▶ [Material provided]:
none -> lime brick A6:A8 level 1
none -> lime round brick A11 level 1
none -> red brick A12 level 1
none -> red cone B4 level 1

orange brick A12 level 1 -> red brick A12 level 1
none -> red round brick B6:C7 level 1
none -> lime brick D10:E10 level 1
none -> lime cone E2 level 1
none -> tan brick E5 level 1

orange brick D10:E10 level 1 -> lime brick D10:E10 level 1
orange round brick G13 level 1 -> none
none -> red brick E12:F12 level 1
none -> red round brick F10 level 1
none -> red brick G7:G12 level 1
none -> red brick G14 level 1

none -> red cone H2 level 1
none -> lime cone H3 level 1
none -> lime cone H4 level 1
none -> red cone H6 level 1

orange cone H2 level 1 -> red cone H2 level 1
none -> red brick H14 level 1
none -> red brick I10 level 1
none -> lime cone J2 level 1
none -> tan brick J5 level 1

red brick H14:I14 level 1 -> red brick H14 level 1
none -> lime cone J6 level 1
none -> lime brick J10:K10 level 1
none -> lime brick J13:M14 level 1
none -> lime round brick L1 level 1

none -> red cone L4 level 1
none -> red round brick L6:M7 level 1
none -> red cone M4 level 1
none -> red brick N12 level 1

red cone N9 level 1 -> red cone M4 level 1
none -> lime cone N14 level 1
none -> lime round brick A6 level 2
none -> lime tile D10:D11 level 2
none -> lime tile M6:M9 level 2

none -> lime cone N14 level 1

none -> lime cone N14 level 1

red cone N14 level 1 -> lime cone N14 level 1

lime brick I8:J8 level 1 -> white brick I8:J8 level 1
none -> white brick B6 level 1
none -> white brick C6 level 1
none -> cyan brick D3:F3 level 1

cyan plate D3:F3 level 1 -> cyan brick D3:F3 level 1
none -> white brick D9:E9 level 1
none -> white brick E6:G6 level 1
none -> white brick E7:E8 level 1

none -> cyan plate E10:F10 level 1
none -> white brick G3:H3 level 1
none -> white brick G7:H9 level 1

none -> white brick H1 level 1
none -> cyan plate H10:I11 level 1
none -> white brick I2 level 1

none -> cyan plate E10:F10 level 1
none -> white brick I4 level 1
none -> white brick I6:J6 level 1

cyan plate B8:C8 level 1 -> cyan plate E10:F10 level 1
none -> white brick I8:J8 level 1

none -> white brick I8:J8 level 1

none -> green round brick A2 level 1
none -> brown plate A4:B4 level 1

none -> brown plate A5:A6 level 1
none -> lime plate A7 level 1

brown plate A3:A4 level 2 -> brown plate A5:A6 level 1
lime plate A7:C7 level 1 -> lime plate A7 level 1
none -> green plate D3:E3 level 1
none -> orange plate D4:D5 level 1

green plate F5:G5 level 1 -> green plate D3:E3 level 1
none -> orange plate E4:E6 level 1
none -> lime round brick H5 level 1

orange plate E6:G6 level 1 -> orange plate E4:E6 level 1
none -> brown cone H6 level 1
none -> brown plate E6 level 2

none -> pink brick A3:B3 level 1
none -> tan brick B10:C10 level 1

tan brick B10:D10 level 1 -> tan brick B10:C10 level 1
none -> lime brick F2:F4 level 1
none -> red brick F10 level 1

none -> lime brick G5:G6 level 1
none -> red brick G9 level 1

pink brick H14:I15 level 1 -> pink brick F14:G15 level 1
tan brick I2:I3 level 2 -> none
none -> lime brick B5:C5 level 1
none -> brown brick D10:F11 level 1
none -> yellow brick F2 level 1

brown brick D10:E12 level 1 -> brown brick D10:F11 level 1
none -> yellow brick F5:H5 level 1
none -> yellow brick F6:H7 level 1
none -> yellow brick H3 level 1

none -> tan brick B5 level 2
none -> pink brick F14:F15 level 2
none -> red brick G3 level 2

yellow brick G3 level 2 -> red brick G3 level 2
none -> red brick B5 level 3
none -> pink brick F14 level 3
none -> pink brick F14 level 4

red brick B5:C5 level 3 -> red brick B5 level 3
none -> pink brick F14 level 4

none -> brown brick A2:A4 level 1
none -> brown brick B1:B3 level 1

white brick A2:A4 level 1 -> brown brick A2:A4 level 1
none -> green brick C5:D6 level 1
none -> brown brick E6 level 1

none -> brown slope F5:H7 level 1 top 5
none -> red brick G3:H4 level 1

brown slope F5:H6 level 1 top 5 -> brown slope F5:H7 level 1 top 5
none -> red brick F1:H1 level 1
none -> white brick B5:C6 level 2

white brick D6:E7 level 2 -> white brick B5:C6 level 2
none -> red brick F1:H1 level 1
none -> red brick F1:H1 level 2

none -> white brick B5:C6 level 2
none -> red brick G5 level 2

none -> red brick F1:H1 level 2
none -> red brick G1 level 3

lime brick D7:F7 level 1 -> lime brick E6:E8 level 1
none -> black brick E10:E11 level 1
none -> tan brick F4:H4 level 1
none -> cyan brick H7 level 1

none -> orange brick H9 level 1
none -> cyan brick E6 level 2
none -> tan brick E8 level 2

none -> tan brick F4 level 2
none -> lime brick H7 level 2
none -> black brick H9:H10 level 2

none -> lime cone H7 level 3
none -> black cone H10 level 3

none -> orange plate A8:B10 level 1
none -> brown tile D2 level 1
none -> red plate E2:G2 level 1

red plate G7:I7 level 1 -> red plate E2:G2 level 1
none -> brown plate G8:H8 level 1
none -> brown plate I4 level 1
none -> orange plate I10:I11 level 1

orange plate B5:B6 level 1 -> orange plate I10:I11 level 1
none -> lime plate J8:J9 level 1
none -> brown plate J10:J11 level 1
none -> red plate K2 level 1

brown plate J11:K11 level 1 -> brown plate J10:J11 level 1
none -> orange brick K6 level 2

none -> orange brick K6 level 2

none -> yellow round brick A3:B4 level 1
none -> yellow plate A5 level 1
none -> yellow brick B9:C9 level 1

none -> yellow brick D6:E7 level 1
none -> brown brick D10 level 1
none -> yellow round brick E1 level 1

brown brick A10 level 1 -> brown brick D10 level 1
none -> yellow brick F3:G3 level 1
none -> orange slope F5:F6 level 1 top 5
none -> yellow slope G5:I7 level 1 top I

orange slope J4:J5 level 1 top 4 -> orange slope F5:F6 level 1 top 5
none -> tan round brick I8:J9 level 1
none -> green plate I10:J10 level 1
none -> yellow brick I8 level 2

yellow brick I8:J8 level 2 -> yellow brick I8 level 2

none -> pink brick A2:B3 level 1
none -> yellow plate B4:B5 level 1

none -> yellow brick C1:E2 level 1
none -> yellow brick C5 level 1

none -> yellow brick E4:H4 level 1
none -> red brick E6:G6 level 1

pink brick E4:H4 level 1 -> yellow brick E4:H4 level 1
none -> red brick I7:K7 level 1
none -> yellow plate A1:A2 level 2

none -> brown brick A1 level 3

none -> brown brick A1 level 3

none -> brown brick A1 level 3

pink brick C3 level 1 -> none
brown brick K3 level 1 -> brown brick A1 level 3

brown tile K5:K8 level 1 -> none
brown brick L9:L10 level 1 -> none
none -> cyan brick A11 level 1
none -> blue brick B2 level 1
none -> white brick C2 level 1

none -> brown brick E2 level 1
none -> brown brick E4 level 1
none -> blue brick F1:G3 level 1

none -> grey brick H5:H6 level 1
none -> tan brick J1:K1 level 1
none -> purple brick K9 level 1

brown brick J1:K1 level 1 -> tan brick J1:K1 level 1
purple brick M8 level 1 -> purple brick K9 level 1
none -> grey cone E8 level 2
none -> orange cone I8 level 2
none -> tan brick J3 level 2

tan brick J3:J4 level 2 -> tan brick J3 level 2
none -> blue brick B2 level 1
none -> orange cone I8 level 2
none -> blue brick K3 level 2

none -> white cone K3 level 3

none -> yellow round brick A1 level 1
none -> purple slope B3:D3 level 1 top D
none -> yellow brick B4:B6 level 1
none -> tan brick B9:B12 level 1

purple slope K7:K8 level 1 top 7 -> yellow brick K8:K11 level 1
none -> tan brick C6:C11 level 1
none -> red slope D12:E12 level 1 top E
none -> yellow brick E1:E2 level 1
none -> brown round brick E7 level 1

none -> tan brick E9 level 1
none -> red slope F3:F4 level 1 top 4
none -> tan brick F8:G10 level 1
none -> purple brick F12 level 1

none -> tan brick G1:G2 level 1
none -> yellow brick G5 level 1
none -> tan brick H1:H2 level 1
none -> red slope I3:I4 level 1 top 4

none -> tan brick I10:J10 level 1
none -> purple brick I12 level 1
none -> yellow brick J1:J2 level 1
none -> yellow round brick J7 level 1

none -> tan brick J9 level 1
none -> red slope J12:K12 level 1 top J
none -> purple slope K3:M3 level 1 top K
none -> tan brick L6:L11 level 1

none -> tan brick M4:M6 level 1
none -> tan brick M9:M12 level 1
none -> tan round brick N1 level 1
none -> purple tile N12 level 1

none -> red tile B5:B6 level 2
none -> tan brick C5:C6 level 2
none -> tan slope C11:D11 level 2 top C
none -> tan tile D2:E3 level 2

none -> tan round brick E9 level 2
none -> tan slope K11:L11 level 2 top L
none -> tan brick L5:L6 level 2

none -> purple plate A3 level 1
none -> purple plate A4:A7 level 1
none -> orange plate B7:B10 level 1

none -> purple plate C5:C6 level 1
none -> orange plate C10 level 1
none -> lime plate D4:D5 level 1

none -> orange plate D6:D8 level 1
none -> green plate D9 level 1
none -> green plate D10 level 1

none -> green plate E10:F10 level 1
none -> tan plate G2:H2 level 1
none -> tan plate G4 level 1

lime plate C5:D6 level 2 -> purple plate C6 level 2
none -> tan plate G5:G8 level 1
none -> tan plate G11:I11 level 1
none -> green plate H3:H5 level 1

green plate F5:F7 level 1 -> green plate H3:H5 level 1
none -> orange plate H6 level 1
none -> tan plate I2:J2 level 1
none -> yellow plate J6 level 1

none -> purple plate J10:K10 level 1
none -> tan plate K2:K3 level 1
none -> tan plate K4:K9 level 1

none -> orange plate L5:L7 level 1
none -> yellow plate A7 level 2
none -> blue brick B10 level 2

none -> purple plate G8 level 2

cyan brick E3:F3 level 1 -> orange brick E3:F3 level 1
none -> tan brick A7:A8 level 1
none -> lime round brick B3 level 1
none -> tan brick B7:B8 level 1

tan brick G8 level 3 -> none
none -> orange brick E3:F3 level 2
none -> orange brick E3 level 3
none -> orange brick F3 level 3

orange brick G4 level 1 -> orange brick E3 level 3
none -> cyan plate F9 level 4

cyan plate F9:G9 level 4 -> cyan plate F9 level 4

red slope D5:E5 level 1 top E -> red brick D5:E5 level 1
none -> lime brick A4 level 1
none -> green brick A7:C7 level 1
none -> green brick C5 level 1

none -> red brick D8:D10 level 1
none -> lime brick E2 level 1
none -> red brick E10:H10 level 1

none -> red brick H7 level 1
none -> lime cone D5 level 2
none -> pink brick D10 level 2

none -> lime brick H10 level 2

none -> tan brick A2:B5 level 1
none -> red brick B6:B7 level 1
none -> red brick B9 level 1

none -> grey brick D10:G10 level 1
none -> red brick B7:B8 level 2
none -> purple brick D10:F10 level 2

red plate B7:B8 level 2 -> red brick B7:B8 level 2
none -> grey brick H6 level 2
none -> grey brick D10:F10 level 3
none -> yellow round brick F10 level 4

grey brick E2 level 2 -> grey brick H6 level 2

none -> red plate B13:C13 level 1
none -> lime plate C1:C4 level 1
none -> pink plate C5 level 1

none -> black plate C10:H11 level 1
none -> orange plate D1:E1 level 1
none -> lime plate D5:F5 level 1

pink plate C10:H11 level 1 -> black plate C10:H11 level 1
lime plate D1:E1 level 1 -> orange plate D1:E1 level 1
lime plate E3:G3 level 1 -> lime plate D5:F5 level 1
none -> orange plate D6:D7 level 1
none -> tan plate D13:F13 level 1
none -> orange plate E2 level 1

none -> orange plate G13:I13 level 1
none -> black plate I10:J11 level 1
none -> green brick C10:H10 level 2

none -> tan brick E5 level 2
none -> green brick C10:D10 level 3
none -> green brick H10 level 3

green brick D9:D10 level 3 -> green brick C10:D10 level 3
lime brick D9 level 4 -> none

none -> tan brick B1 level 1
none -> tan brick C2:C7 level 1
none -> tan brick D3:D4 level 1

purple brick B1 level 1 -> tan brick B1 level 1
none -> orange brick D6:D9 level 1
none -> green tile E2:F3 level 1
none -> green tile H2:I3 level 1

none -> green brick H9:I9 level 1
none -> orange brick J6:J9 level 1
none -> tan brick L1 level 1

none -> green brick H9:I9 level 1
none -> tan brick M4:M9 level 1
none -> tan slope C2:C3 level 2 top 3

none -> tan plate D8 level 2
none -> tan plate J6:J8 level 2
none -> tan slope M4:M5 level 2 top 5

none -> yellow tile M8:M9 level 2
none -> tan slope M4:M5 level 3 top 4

▶ [Required action]:
Wherever the word "black" shows up in the material, copy the line it is on.

▶ [Answer to the exercise]:
none -> black brick E10:E11 level 1
none -> black brick H9:H10 level 2
none -> black cone H10 level 3
none -> black plate C10:H11 level 1
pink plate C10:H11 level 1 -> black plate C10:H11 level 1
none -> black plate I10:J11 level 1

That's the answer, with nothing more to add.